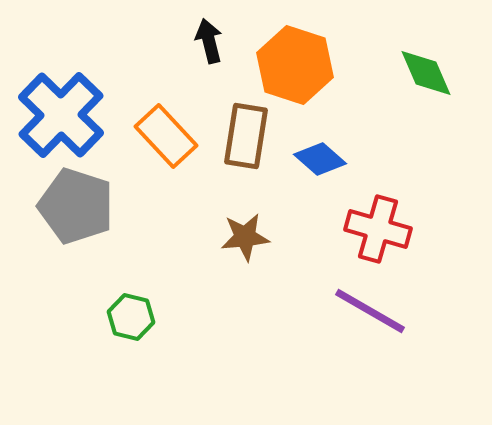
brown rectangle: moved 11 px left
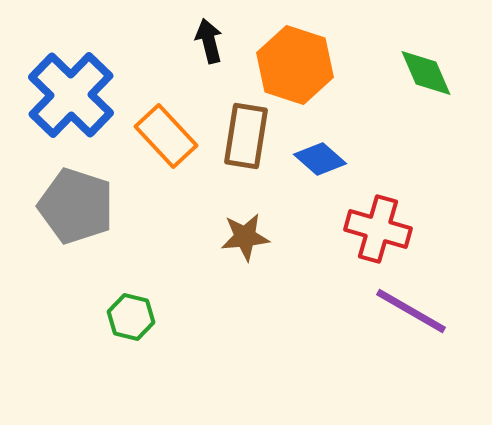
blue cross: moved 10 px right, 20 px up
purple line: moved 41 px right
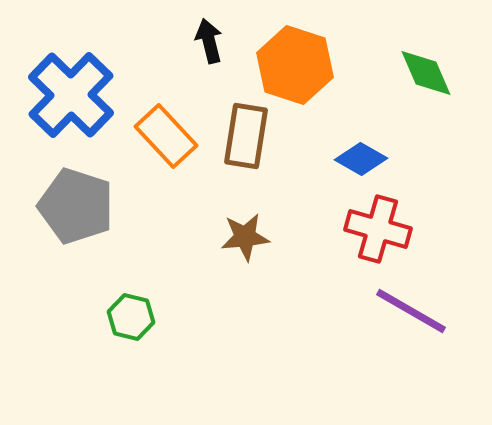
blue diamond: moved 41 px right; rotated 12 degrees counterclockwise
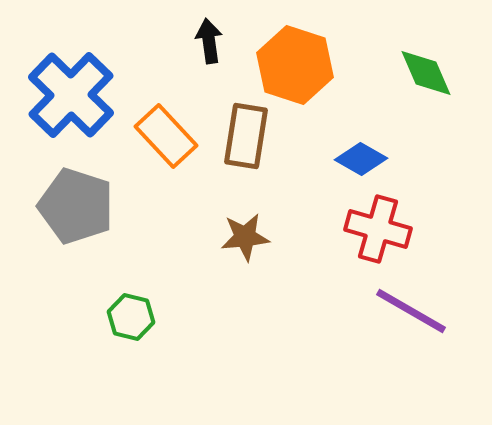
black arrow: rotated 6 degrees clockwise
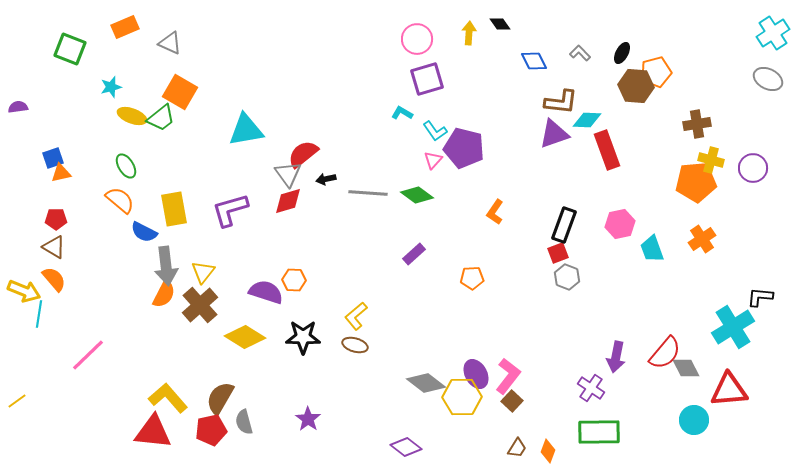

--*--

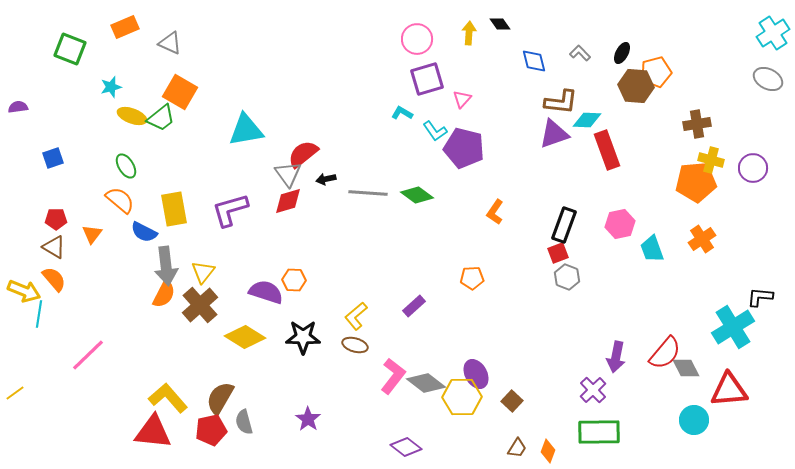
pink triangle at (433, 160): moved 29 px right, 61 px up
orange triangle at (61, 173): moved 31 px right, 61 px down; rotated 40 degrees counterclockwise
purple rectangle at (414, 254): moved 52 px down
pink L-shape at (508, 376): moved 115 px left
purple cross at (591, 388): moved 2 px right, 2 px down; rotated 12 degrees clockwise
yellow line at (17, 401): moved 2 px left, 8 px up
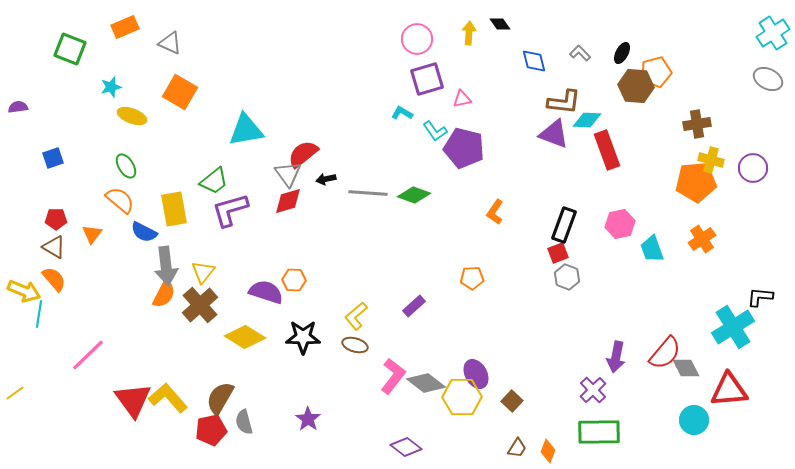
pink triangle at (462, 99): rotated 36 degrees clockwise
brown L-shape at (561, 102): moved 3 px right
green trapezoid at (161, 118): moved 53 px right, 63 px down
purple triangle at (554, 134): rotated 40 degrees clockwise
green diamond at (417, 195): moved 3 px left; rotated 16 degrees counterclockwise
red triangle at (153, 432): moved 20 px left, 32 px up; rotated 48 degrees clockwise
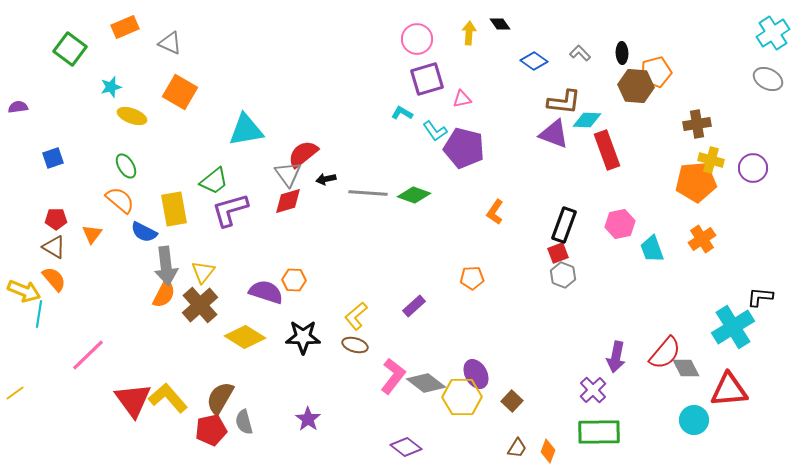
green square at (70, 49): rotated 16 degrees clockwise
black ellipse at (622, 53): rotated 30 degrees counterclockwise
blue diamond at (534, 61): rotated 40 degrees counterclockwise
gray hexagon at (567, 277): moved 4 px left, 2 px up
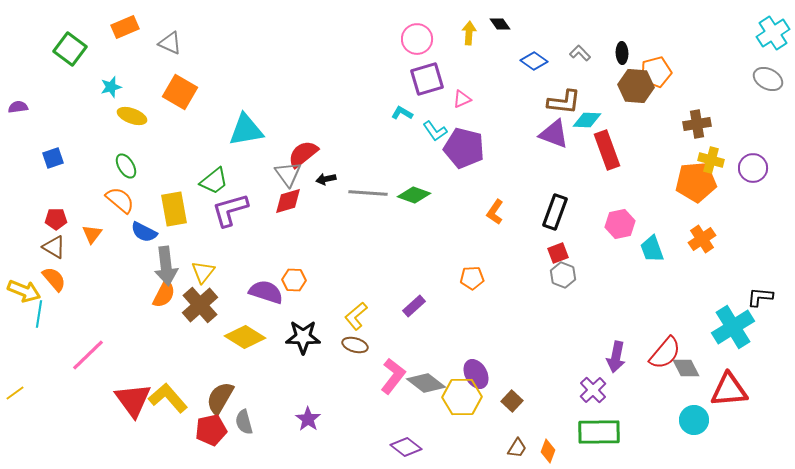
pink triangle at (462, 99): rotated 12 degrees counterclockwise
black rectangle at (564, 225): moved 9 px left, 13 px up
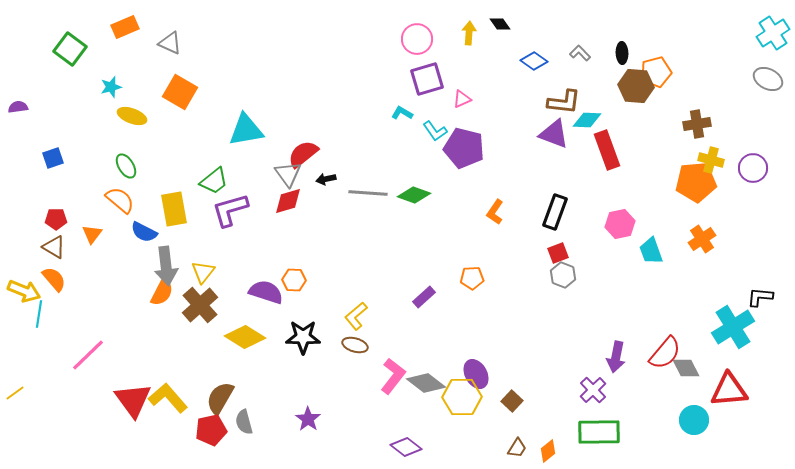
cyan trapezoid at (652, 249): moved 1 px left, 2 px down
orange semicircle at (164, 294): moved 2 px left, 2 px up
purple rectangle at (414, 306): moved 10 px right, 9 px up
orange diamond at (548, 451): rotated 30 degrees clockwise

--*--

• [Task directions]:
Put the rows into a JSON list of strings with one string per line and no blank lines, starting at the line that contains "pink triangle at (462, 99): rotated 36" and stopping after the line that contains "green diamond at".

• [The completed task]:
[
  "pink triangle at (462, 99): rotated 36 degrees clockwise",
  "brown L-shape at (561, 102): moved 3 px right",
  "green trapezoid at (161, 118): moved 53 px right, 63 px down",
  "purple triangle at (554, 134): rotated 40 degrees clockwise",
  "green diamond at (417, 195): moved 3 px left; rotated 16 degrees counterclockwise"
]